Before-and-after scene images
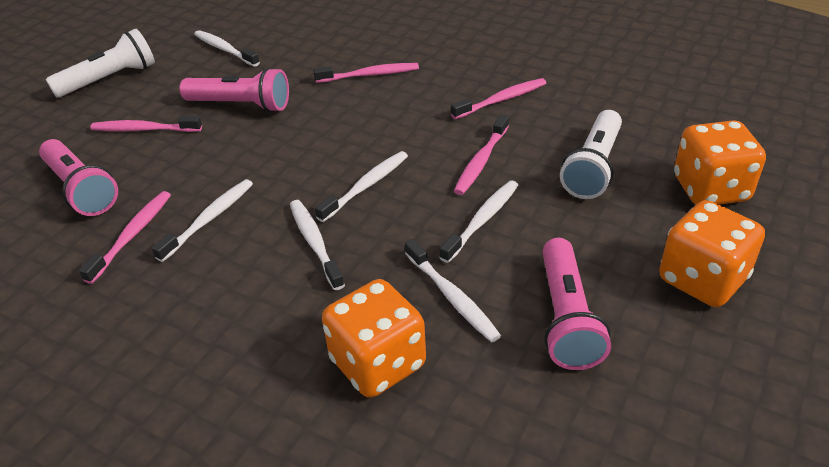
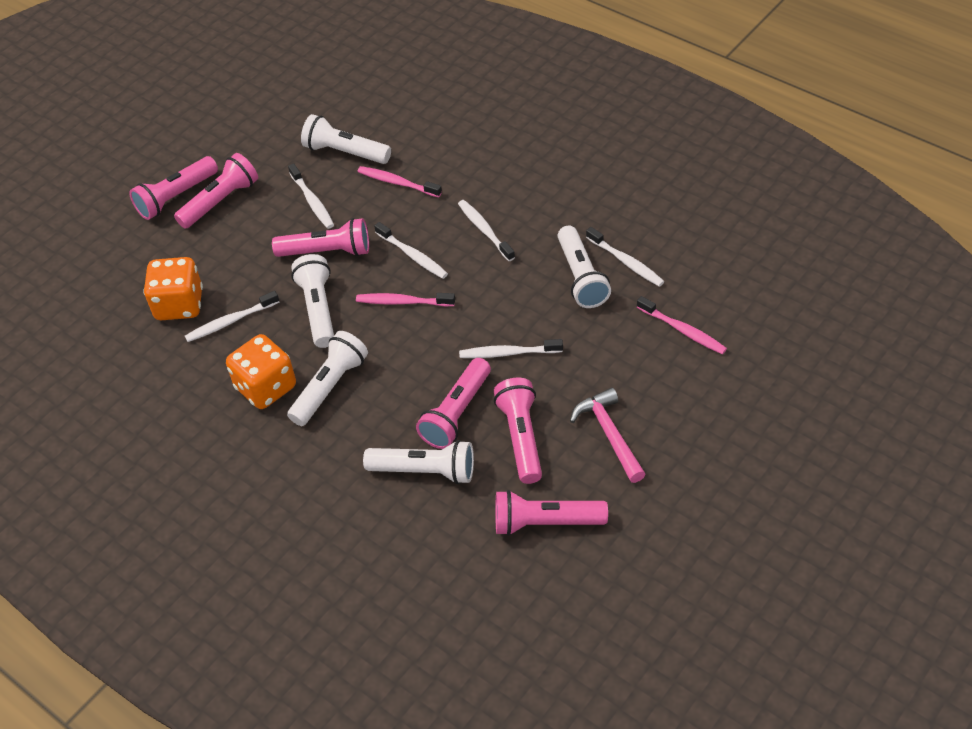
orange dice: 3 -> 2
pink flashlight: 3 -> 6
pink hammer: 0 -> 1
pink toothbrush: 5 -> 3
white flashlight: 2 -> 5

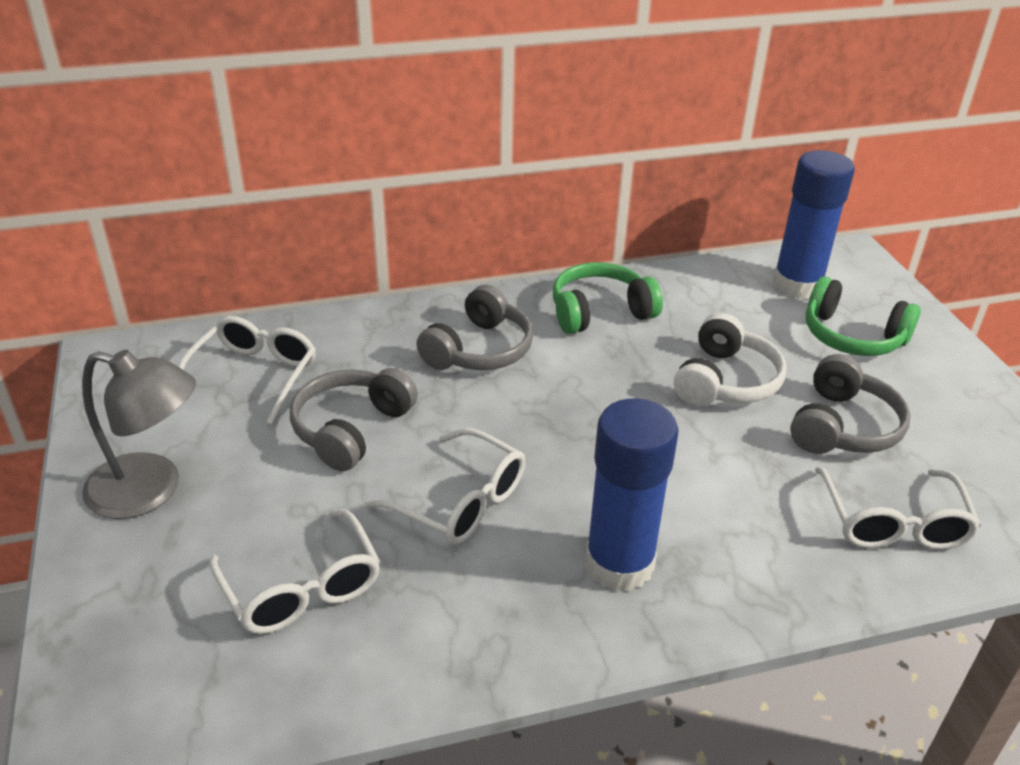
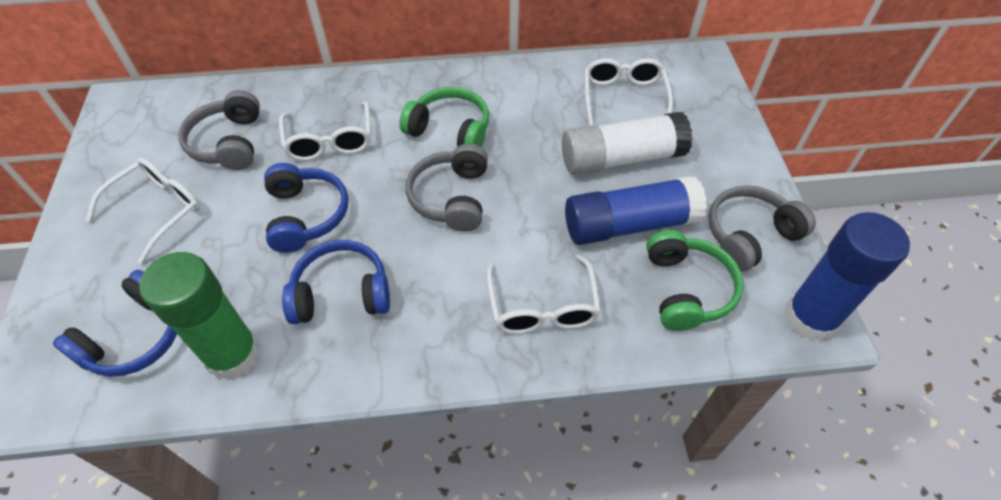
blue headphones: 0 -> 3
green glue stick: 0 -> 1
grey lamp: 1 -> 0
white glue stick: 0 -> 1
white headphones: 1 -> 0

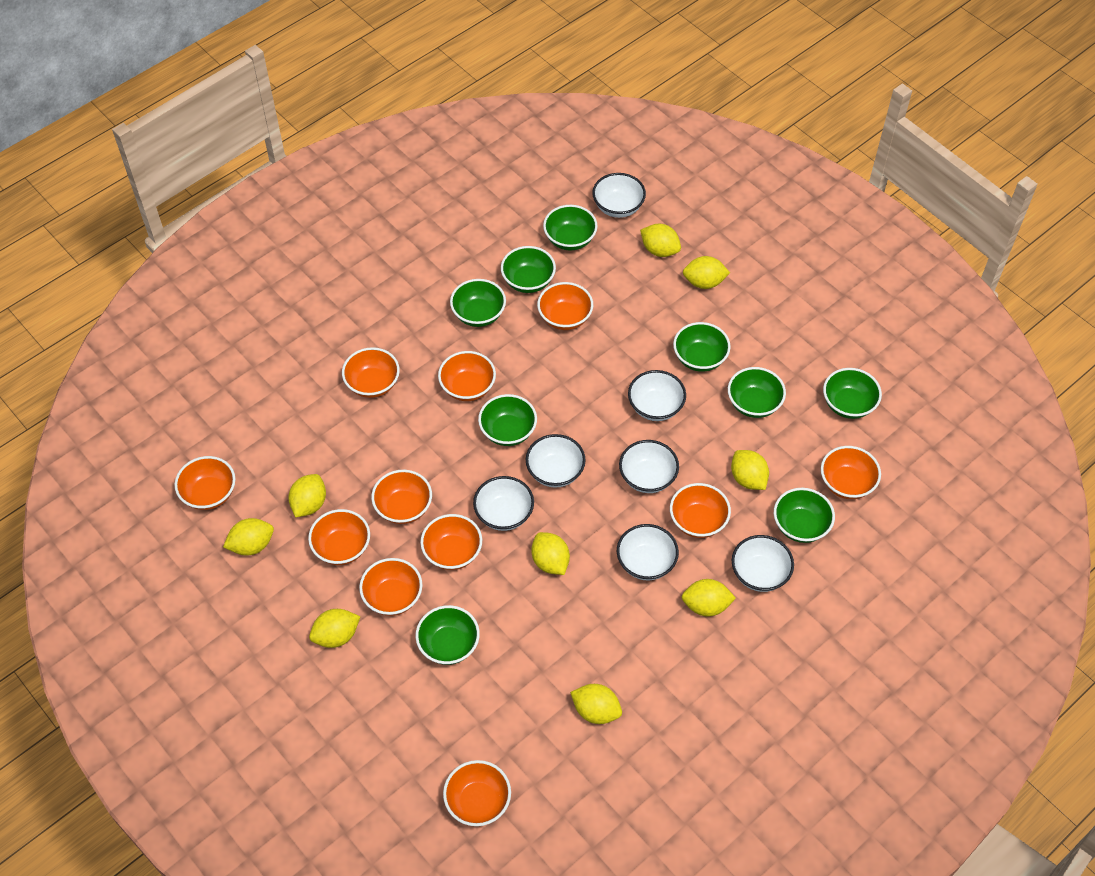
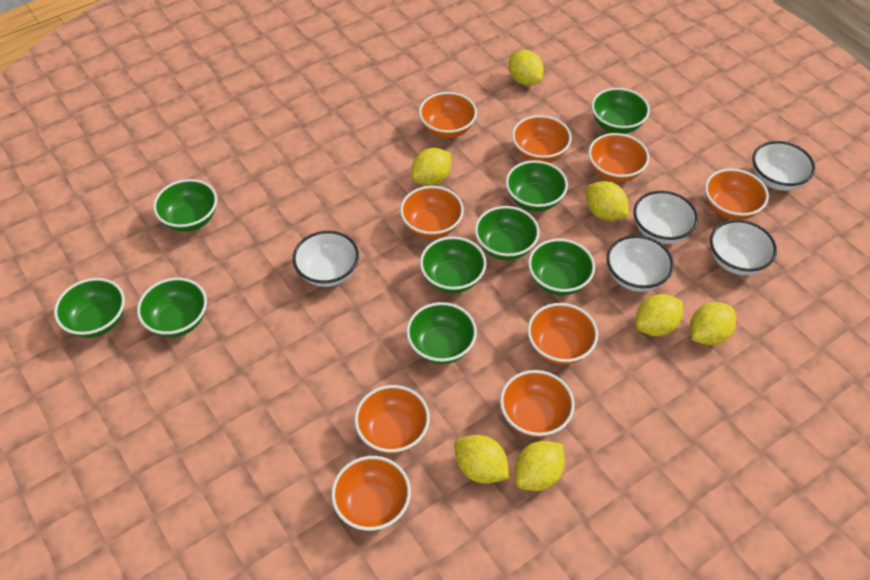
orange bowl: 11 -> 9
white bowl: 7 -> 5
yellow lemon: 9 -> 7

Required work:
Where a line in the records above contains the string "white", copy that line.

Answer area:
white flashlight: 2 -> 5
white glue stick: 0 -> 1
white headphones: 1 -> 0
white bowl: 7 -> 5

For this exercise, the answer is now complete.